§ **TASK**: Omit the pictures and return every entry exactly as written.

[Opening DATA UNDER STUDY section]

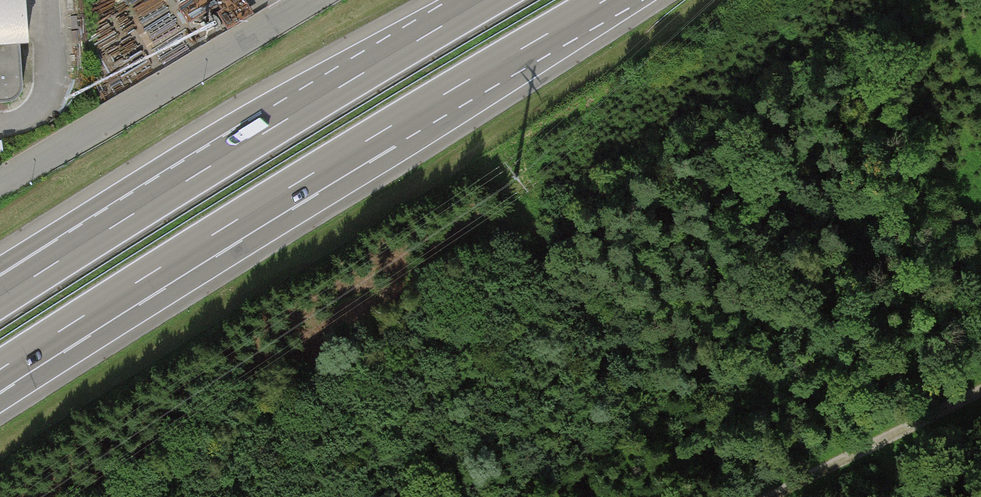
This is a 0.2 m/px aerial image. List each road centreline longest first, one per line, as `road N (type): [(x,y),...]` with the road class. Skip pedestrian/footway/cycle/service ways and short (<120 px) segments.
road 1 (motorway): [(0,371),(606,0)]
road 2 (motorway): [(487,0),(77,248)]
road 3 (residential): [(0,181),(307,0)]
road 4 (track): [(980,394),(773,496)]

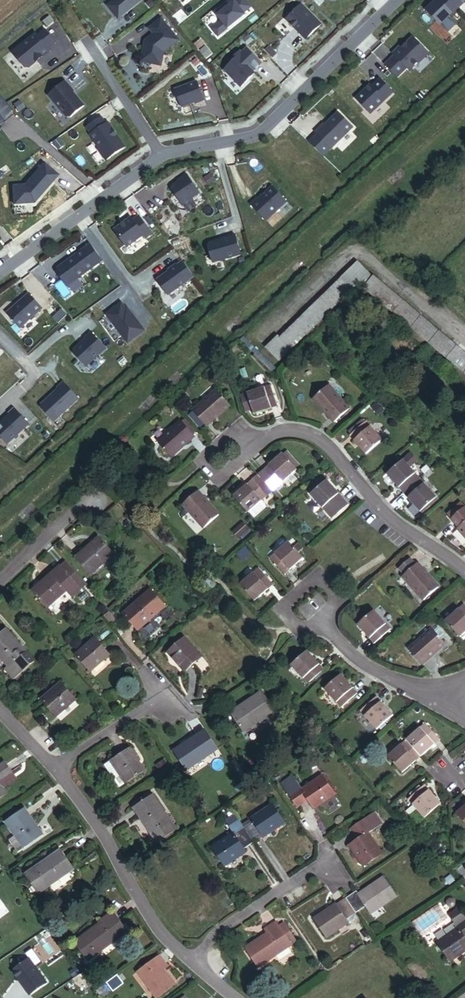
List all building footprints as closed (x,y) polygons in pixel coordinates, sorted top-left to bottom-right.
[(141,0),(114,0),(105,7),(116,20),(141,0)] [(437,0),(435,0),(425,10),(439,25),(451,14),(437,0)] [(451,14),(457,8),(449,0),(437,0),(451,14)] [(457,8),(463,3),(460,0),(449,0),(457,8)] [(305,40),(320,25),(301,5),(285,20),(305,40)] [(176,42),(159,20),(147,30),(151,36),(144,42),(144,43),(144,47),(142,47),(139,63),(159,67),(161,54),(176,42)] [(26,70),(50,51),(48,49),(55,43),(45,30),(38,36),(36,33),(12,52),(26,70)] [(409,70),(418,62),(419,63),(428,54),(414,39),(410,39),(401,49),(399,47),(392,54),(394,55),(384,65),(396,78),(406,68),(409,70)] [(252,71),(260,63),(246,49),(240,54),(239,52),(230,60),(232,62),(223,70),(240,87),(251,76),(248,73),(248,69),(250,69),(252,71)] [(369,85),(355,99),(370,115),(392,93),(379,79),(371,87),(369,85)] [(64,82),(48,95),(66,117),(70,118),(83,106),(72,92),(64,82)] [(202,103),(194,85),(173,94),(181,111),(194,106),(194,107),(202,103)] [(14,115),(0,94),(0,124),(14,115)] [(330,149),(352,128),(337,112),(321,128),(320,126),(314,132),(330,149)] [(124,147),(107,123),(105,124),(100,117),(86,127),(90,134),(89,135),(99,148),(98,149),(105,160),(124,147)] [(13,204),(32,203),(57,175),(43,163),(24,185),(12,186),(13,204)] [(180,204),(197,192),(184,174),(177,179),(177,180),(168,187),(180,204)] [(269,221),(289,202),(275,187),(260,200),(260,199),(254,205),(269,221)] [(126,247),(142,235),(144,238),(151,234),(138,217),(133,221),(130,218),(113,230),(126,247)] [(213,262),(241,254),(235,234),(207,243),(213,262)] [(102,261),(90,244),(68,260),(57,269),(56,272),(66,286),(102,261)] [(193,276),(182,261),(176,265),(175,264),(167,270),(168,271),(156,280),(167,295),(193,276)] [(363,292),(374,280),(355,265),(270,347),(280,358),(356,286),(363,292)] [(374,280),(363,292),(464,379),(464,357),(416,315),(374,280)] [(19,329),(41,309),(28,294),(6,314),(19,329)] [(128,344),(146,331),(122,300),(105,313),(128,344)] [(71,351),(85,367),(105,349),(90,332),(83,338),(84,339),(71,351)] [(276,401),(269,380),(246,387),(253,408),(276,401)] [(348,404),(328,381),(313,395),(334,418),(348,404)] [(38,405),(53,421),(77,399),(62,382),(56,388),(56,389),(38,405)] [(232,398),(220,383),(197,404),(209,419),(232,398)] [(6,444),(28,424),(13,407),(6,413),(8,415),(0,422),(0,437),(6,444)] [(198,430),(185,416),(162,437),(174,451),(198,430)] [(365,417),(348,431),(365,452),(383,438),(365,417)] [(300,463),(285,446),(265,464),(280,481),(300,463)] [(420,474),(403,455),(385,469),(402,490),(420,474)] [(259,471),(255,474),(270,490),(273,487),(259,471)] [(326,471),(319,478),(321,480),(328,474),(326,471)] [(270,490),(255,474),(236,491),(250,507),(251,506),(263,495),(270,490)] [(349,497),(329,474),(328,474),(321,480),(319,478),(313,483),(315,486),(313,488),(333,511),(349,497)] [(420,474),(402,490),(418,508),(436,493),(420,474)] [(222,509),(201,486),(187,499),(208,522),(222,509)] [(257,512),(269,501),(263,495),(251,506),(257,512)] [(453,516),(459,524),(458,524),(464,532),(464,505),(453,516)] [(239,532),(250,523),(244,516),(233,526),(239,532)] [(304,551),(291,535),(272,551),(287,567),(304,551)] [(119,561),(103,543),(80,563),(96,582),(119,561)] [(404,571),(402,573),(423,597),(438,583),(417,559),(415,561),(410,555),(398,565),(404,571)] [(273,580),(259,564),(243,578),(257,594),(273,580)] [(87,595),(65,570),(35,596),(52,614),(71,597),(77,604),(87,595)] [(143,597),(142,596),(123,614),(138,631),(158,614),(157,613),(165,606),(151,590),(143,597)] [(448,615),(461,630),(464,627),(464,599),(448,615)] [(389,625),(373,607),(355,622),(372,641),(389,625)] [(447,639),(435,625),(410,647),(423,661),(447,639)] [(15,671),(21,678),(17,681),(20,685),(41,666),(13,632),(0,644),(0,654),(15,671)] [(115,655),(100,638),(80,656),(95,673),(115,655)] [(204,660),(186,640),(170,656),(188,675),(204,660)] [(318,671),(302,652),(285,666),(302,685),(318,671)] [(21,678),(15,671),(11,674),(17,681),(21,678)] [(351,695),(334,675),(317,690),(334,710),(351,695)] [(78,698),(64,682),(43,699),(57,716),(78,698)] [(277,712),(264,692),(233,713),(247,733),(277,712)] [(388,715),(372,696),(354,712),(369,730),(388,715)] [(403,740),(418,754),(434,739),(421,724),(403,740)] [(218,751),(205,732),(175,753),(188,772),(218,751)] [(396,774),(418,754),(403,740),(383,758),(396,774)] [(120,776),(126,784),(145,772),(131,749),(104,767),(113,781),(120,776)] [(13,776),(5,763),(0,767),(0,800),(5,797),(2,792),(7,789),(3,783),(13,776)] [(339,794),(325,774),(304,788),(295,776),(283,783),(300,807),(311,800),(318,808),(339,794)] [(17,783),(13,776),(3,783),(7,789),(17,783)] [(438,803),(422,784),(406,799),(422,817),(438,803)] [(176,831),(153,796),(134,810),(157,844),(176,831)] [(244,827),(252,839),(263,832),(265,835),(286,821),(272,800),(252,814),(255,819),(244,827)] [(452,814),(464,829),(464,803),(452,814)] [(45,833),(26,809),(7,824),(27,847),(45,833)] [(225,820),(229,825),(238,819),(234,813),(225,820)] [(255,819),(252,814),(240,822),(244,827),(255,819)] [(378,830),(370,817),(356,827),(363,839),(354,845),(368,867),(387,855),(373,833),(378,830)] [(242,846),(252,839),(244,827),(240,822),(238,819),(229,825),(235,833),(214,847),(226,864),(246,851),(242,846)] [(78,864),(65,846),(29,870),(43,889),(78,864)] [(350,899),(360,913),(369,908),(374,915),(401,898),(389,879),(364,895),(362,892),(350,899)] [(351,919),(360,913),(350,899),(342,904),(341,902),(319,915),(333,937),(355,924),(351,919)] [(460,908),(449,915),(459,930),(438,944),(451,962),(464,952),(464,914),(460,908)] [(120,928),(125,924),(117,912),(103,920),(105,923),(78,941),(90,960),(126,937),(120,928)] [(282,927),(279,922),(266,930),(268,934),(245,949),(259,969),(299,943),(287,924),(282,927)] [(131,934),(125,924),(120,928),(126,937),(131,934)] [(163,957),(139,973),(155,997),(162,997),(177,988),(166,972),(171,969),(163,957)] [(45,983),(28,959),(13,969),(12,973),(17,979),(18,979),(20,983),(28,995),(45,983)]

[Closing DATA UNDER STUDY section]

§ **OUTPUT FOR THIS EXERCISE**:
This is a 0.2 m/px aerial image. List each road centreline longest first, one per line, as `road N (type): [(x,y),...]` with the road class. Skip pedestrian/footway/cycle/service ways and short (<120 px) segments.
road 1 (motorway): [(0,371),(606,0)]
road 2 (motorway): [(487,0),(77,248)]
road 3 (residential): [(0,181),(307,0)]
road 4 (track): [(980,394),(773,496)]

List all building footprints as closed (x,y) polygons in pixel coordinates, sorted top-left to bottom-right.
[(141,0),(114,0),(105,7),(116,20),(141,0)] [(437,0),(435,0),(425,10),(439,25),(451,14),(437,0)] [(451,14),(457,8),(449,0),(437,0),(451,14)] [(457,8),(463,3),(460,0),(449,0),(457,8)] [(305,40),(320,25),(301,5),(285,20),(305,40)] [(176,42),(159,20),(147,30),(151,36),(144,42),(144,43),(144,47),(142,47),(139,63),(159,67),(161,54),(176,42)] [(26,70),(50,51),(48,49),(55,43),(45,30),(38,36),(36,33),(12,52),(26,70)] [(409,70),(418,62),(419,63),(428,54),(414,39),(410,39),(401,49),(399,47),(392,54),(394,55),(384,65),(396,78),(406,68),(409,70)] [(252,71),(260,63),(246,49),(240,54),(239,52),(230,60),(232,62),(223,70),(240,87),(251,76),(248,73),(248,69),(250,69),(252,71)] [(369,85),(355,99),(370,115),(392,93),(379,79),(371,87),(369,85)] [(64,82),(48,95),(66,117),(70,118),(83,106),(72,92),(64,82)] [(202,103),(194,85),(173,94),(181,111),(194,106),(194,107),(202,103)] [(14,115),(0,94),(0,124),(14,115)] [(330,149),(352,128),(337,112),(321,128),(320,126),(314,132),(330,149)] [(124,147),(107,123),(105,124),(100,117),(86,127),(90,134),(89,135),(99,148),(98,149),(105,160),(124,147)] [(13,204),(32,203),(57,175),(43,163),(24,185),(12,186),(13,204)] [(180,204),(197,192),(184,174),(177,179),(177,180),(168,187),(180,204)] [(269,221),(289,202),(275,187),(260,200),(260,199),(254,205),(269,221)] [(126,247),(142,235),(144,238),(151,234),(138,217),(133,221),(130,218),(113,230),(126,247)] [(213,262),(241,254),(235,234),(207,243),(213,262)] [(102,261),(90,244),(68,260),(57,269),(56,272),(66,286),(102,261)] [(193,276),(182,261),(176,265),(175,264),(167,270),(168,271),(156,280),(167,295),(193,276)] [(363,292),(374,280),(355,265),(270,347),(280,358),(356,286),(363,292)] [(374,280),(363,292),(464,379),(464,357),(416,315),(374,280)] [(19,329),(41,309),(28,294),(6,314),(19,329)] [(128,344),(146,331),(122,300),(105,313),(128,344)] [(71,351),(85,367),(105,349),(90,332),(83,338),(84,339),(71,351)] [(276,401),(269,380),(246,387),(253,408),(276,401)] [(348,404),(328,381),(313,395),(334,418),(348,404)] [(38,405),(53,421),(77,399),(62,382),(56,388),(56,389),(38,405)] [(232,398),(220,383),(197,404),(209,419),(232,398)] [(6,444),(28,424),(13,407),(6,413),(8,415),(0,422),(0,437),(6,444)] [(198,430),(185,416),(162,437),(174,451),(198,430)] [(365,417),(348,431),(365,452),(383,438),(365,417)] [(300,463),(285,446),(265,464),(280,481),(300,463)] [(420,474),(403,455),(385,469),(402,490),(420,474)] [(259,471),(255,474),(270,490),(273,487),(259,471)] [(326,471),(319,478),(321,480),(328,474),(326,471)] [(270,490),(255,474),(236,491),(250,507),(251,506),(263,495),(270,490)] [(349,497),(329,474),(328,474),(321,480),(319,478),(313,483),(315,486),(313,488),(333,511),(349,497)] [(420,474),(402,490),(418,508),(436,493),(420,474)] [(222,509),(201,486),(187,499),(208,522),(222,509)] [(257,512),(269,501),(263,495),(251,506),(257,512)] [(453,516),(459,524),(458,524),(464,532),(464,505),(453,516)] [(239,532),(250,523),(244,516),(233,526),(239,532)] [(304,551),(291,535),(272,551),(287,567),(304,551)] [(119,561),(103,543),(80,563),(96,582),(119,561)] [(404,571),(402,573),(423,597),(438,583),(417,559),(415,561),(410,555),(398,565),(404,571)] [(273,580),(259,564),(243,578),(257,594),(273,580)] [(87,595),(65,570),(35,596),(52,614),(71,597),(77,604),(87,595)] [(143,597),(142,596),(123,614),(138,631),(158,614),(157,613),(165,606),(151,590),(143,597)] [(448,615),(461,630),(464,627),(464,599),(448,615)] [(389,625),(373,607),(355,622),(372,641),(389,625)] [(447,639),(435,625),(410,647),(423,661),(447,639)] [(15,671),(21,678),(17,681),(20,685),(41,666),(13,632),(0,644),(0,654),(15,671)] [(115,655),(100,638),(80,656),(95,673),(115,655)] [(204,660),(186,640),(170,656),(188,675),(204,660)] [(318,671),(302,652),(285,666),(302,685),(318,671)] [(21,678),(15,671),(11,674),(17,681),(21,678)] [(351,695),(334,675),(317,690),(334,710),(351,695)] [(78,698),(64,682),(43,699),(57,716),(78,698)] [(277,712),(264,692),(233,713),(247,733),(277,712)] [(388,715),(372,696),(354,712),(369,730),(388,715)] [(403,740),(418,754),(434,739),(421,724),(403,740)] [(218,751),(205,732),(175,753),(188,772),(218,751)] [(396,774),(418,754),(403,740),(383,758),(396,774)] [(120,776),(126,784),(145,772),(131,749),(104,767),(113,781),(120,776)] [(13,776),(5,763),(0,767),(0,800),(5,797),(2,792),(7,789),(3,783),(13,776)] [(339,794),(325,774),(304,788),(295,776),(283,783),(300,807),(311,800),(318,808),(339,794)] [(17,783),(13,776),(3,783),(7,789),(17,783)] [(438,803),(422,784),(406,799),(422,817),(438,803)] [(176,831),(153,796),(134,810),(157,844),(176,831)] [(244,827),(252,839),(263,832),(265,835),(286,821),(272,800),(252,814),(255,819),(244,827)] [(452,814),(464,829),(464,803),(452,814)] [(45,833),(26,809),(7,824),(27,847),(45,833)] [(225,820),(229,825),(238,819),(234,813),(225,820)] [(255,819),(252,814),(240,822),(244,827),(255,819)] [(378,830),(370,817),(356,827),(363,839),(354,845),(368,867),(387,855),(373,833),(378,830)] [(242,846),(252,839),(244,827),(240,822),(238,819),(229,825),(235,833),(214,847),(226,864),(246,851),(242,846)] [(78,864),(65,846),(29,870),(43,889),(78,864)] [(350,899),(360,913),(369,908),(374,915),(401,898),(389,879),(364,895),(362,892),(350,899)] [(351,919),(360,913),(350,899),(342,904),(341,902),(319,915),(333,937),(355,924),(351,919)] [(460,908),(449,915),(459,930),(438,944),(451,962),(464,952),(464,914),(460,908)] [(120,928),(125,924),(117,912),(103,920),(105,923),(78,941),(90,960),(126,937),(120,928)] [(282,927),(279,922),(266,930),(268,934),(245,949),(259,969),(299,943),(287,924),(282,927)] [(131,934),(125,924),(120,928),(126,937),(131,934)] [(163,957),(139,973),(155,997),(162,997),(177,988),(166,972),(171,969),(163,957)] [(45,983),(28,959),(13,969),(12,973),(17,979),(18,979),(20,983),(28,995),(45,983)]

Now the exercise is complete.